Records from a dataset
* * * *

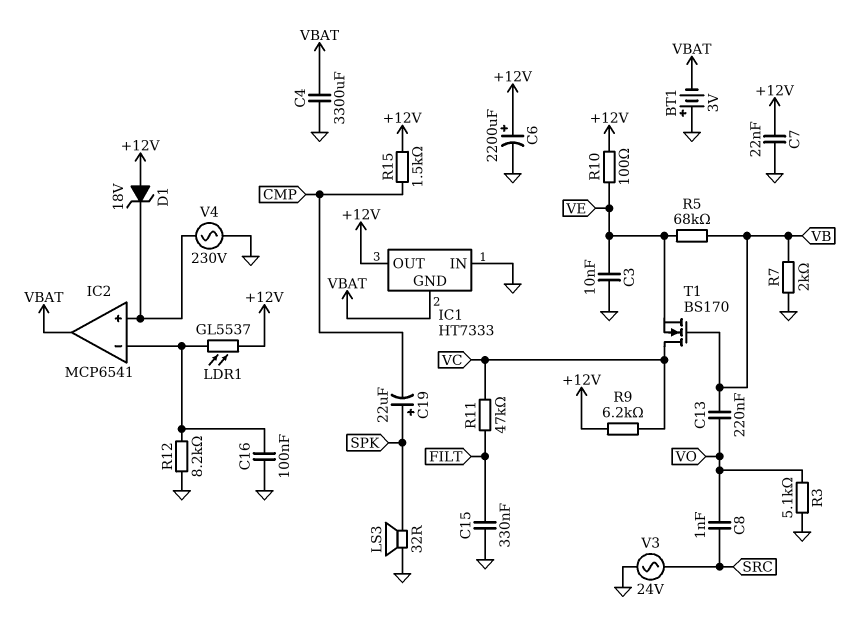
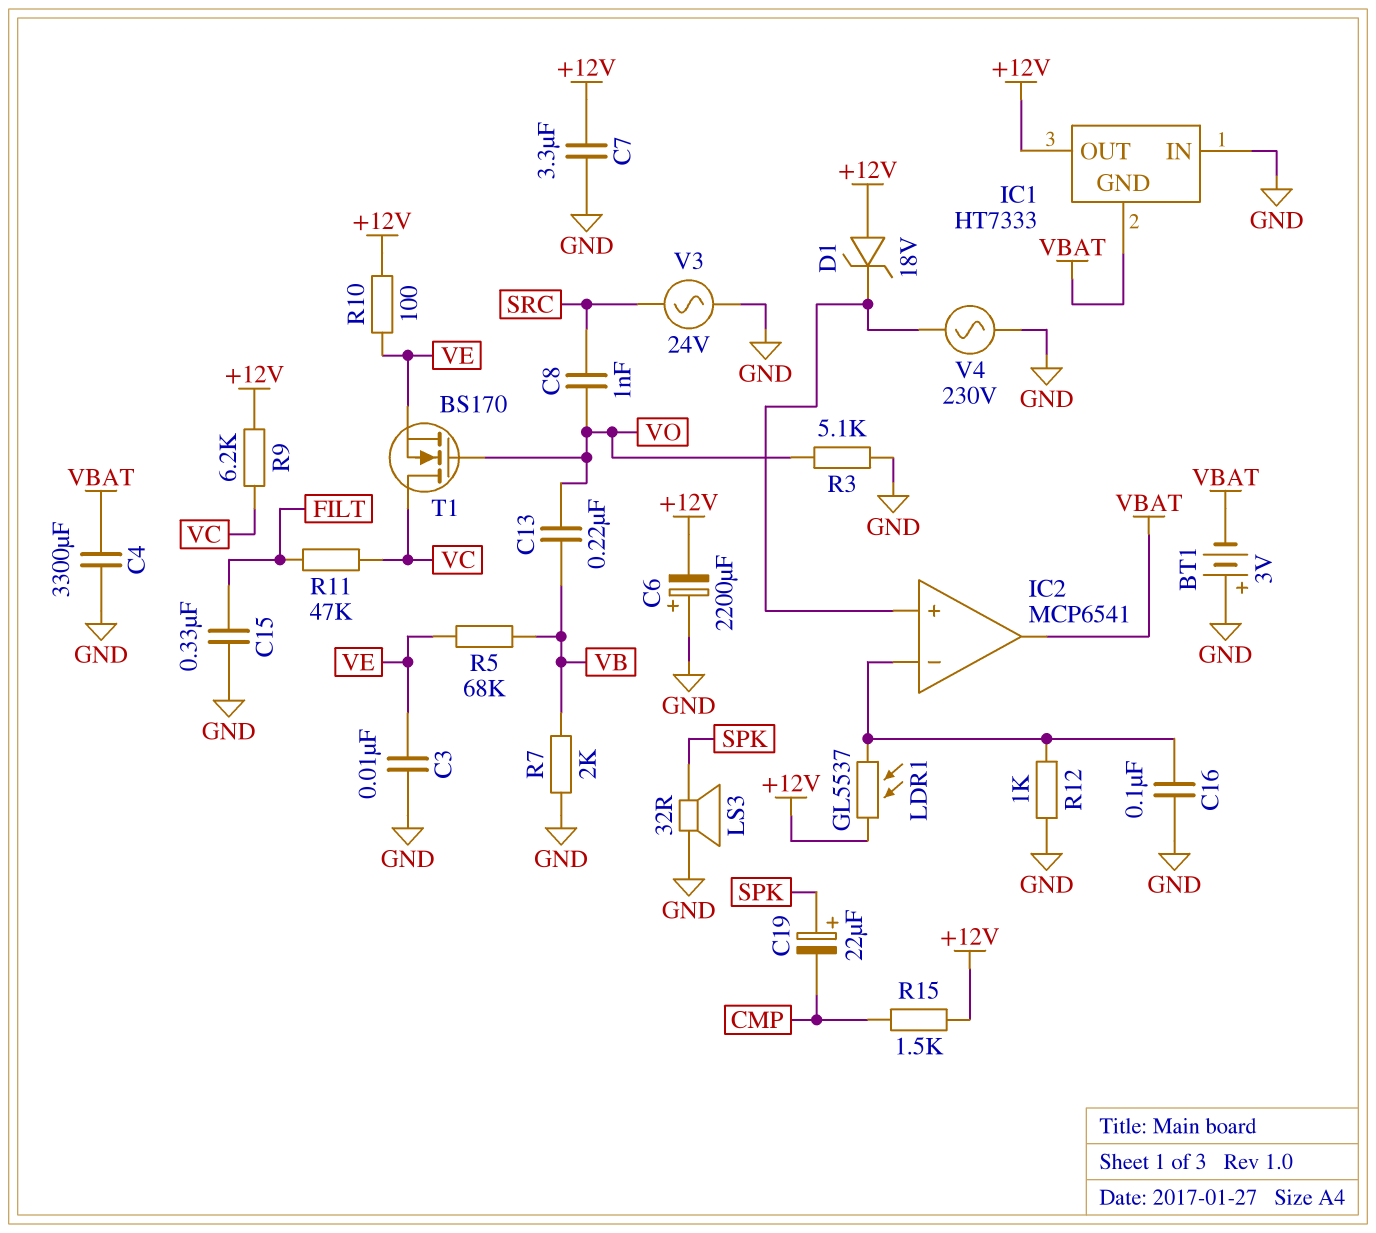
C6: 2200uF (plus +12V, minus GND) -> 2200uF (plus GND, minus +12V)
C7: 22nF (+12V, GND) -> 3.3uF (+12V, GND)
R12: 8.2k (GND, IC2/in-) -> 1k (GND, IC2/in-)
T1: NMOS BS170 (G VB, D VC, S VE) -> NMOS BS170 (G VO, D VC, S VE)

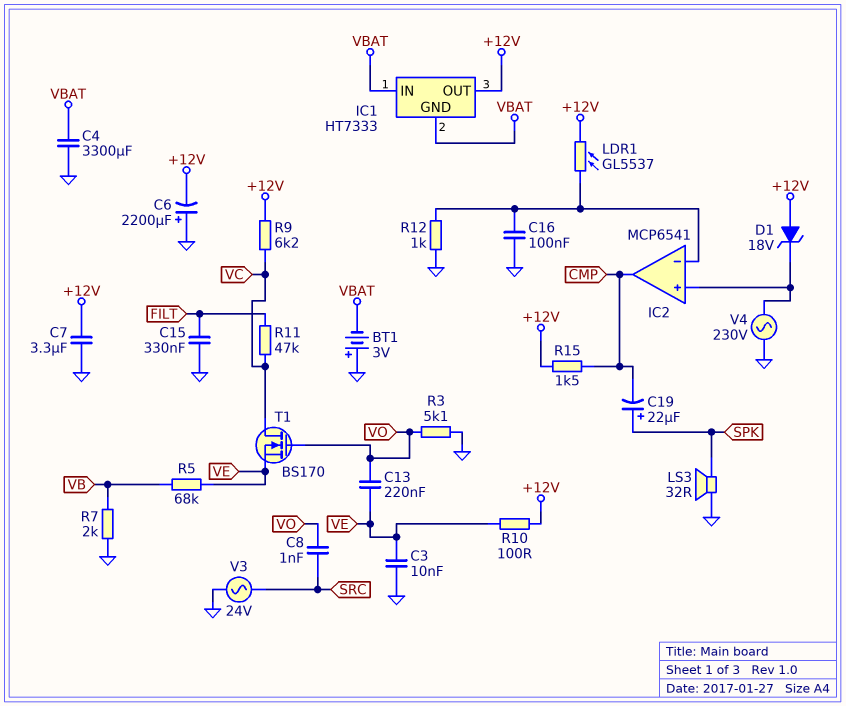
C13: 220nF (VB, VO) -> 220nF (VE, VO)
IC1 pin IN: GND -> VBAT
IC2 pin out: VBAT -> CMP

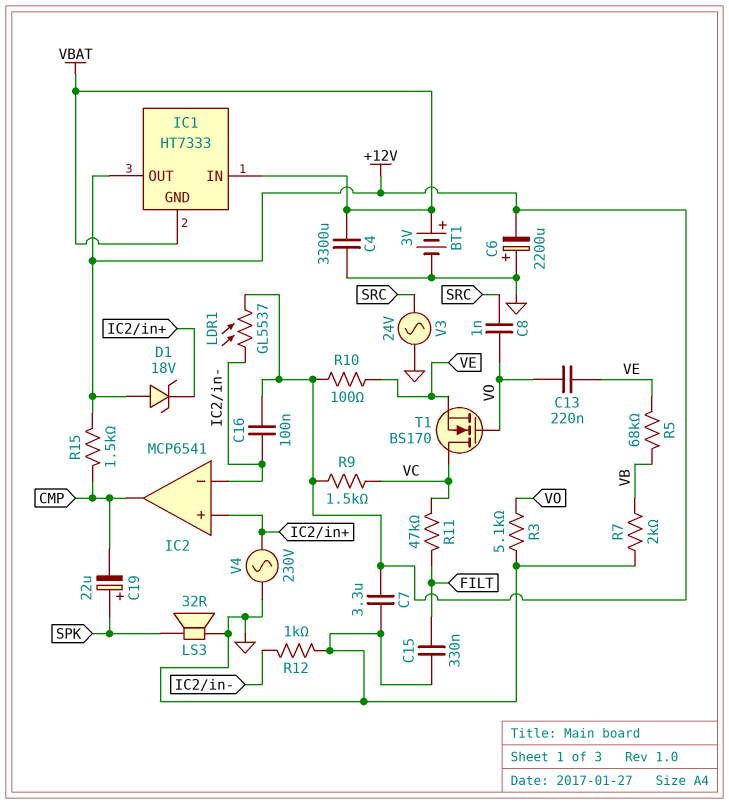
BT1: 3V (plus GND, minus VBAT) -> 3V (plus VBAT, minus GND)
C3: 10nF (GND, VE) -> none
C16: 100nF (GND, IC2/in-) -> 100nF (+12V, IC2/in-)
R9: 6.2k (+12V, VC) -> 1.5k (+12V, VC)

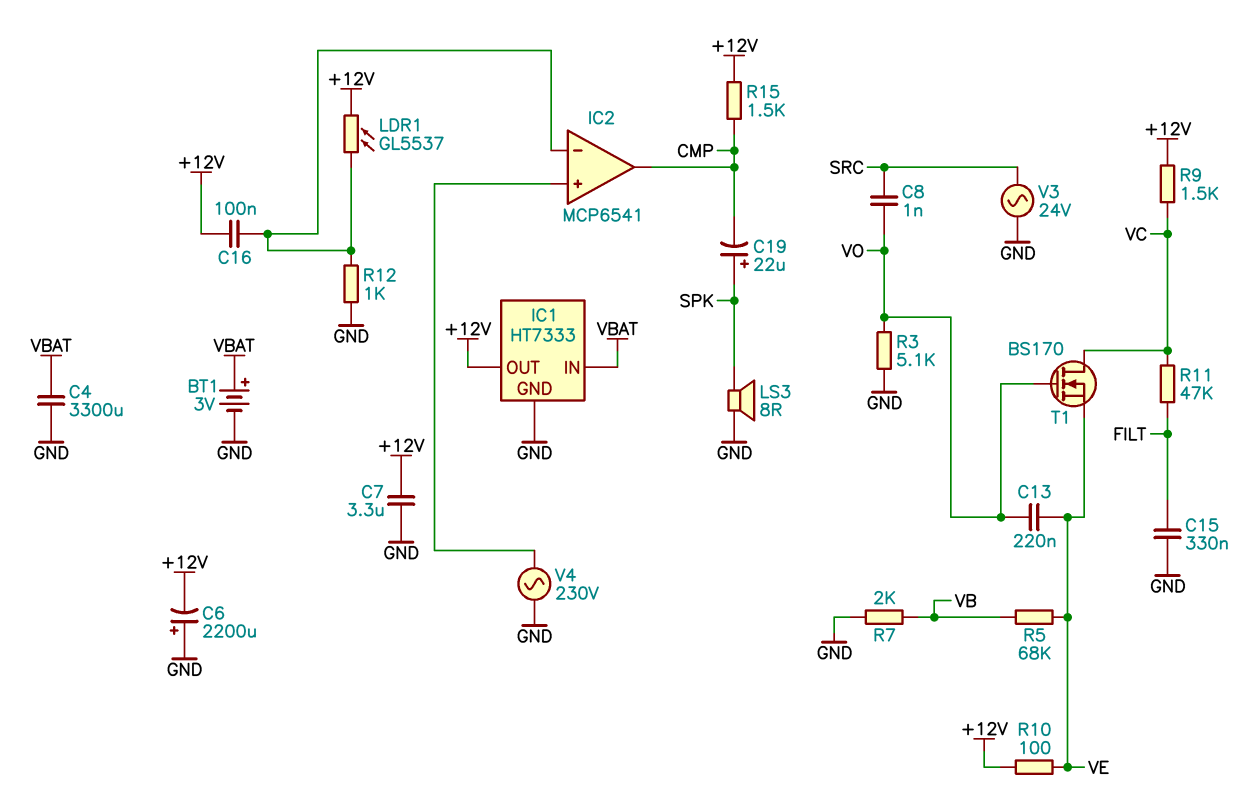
D1: zener 18V (A +12V, K IC2/in+) -> none
IC1 pin GND: VBAT -> GND
LS3: speaker 32R (GND, SPK) -> speaker 8R (GND, SPK)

* * * *

> **Task item**: Where a line above contains the word "none", show that line.

> **Solved exercise**:
C3: 10nF (GND, VE) -> none
D1: zener 18V (A +12V, K IC2/in+) -> none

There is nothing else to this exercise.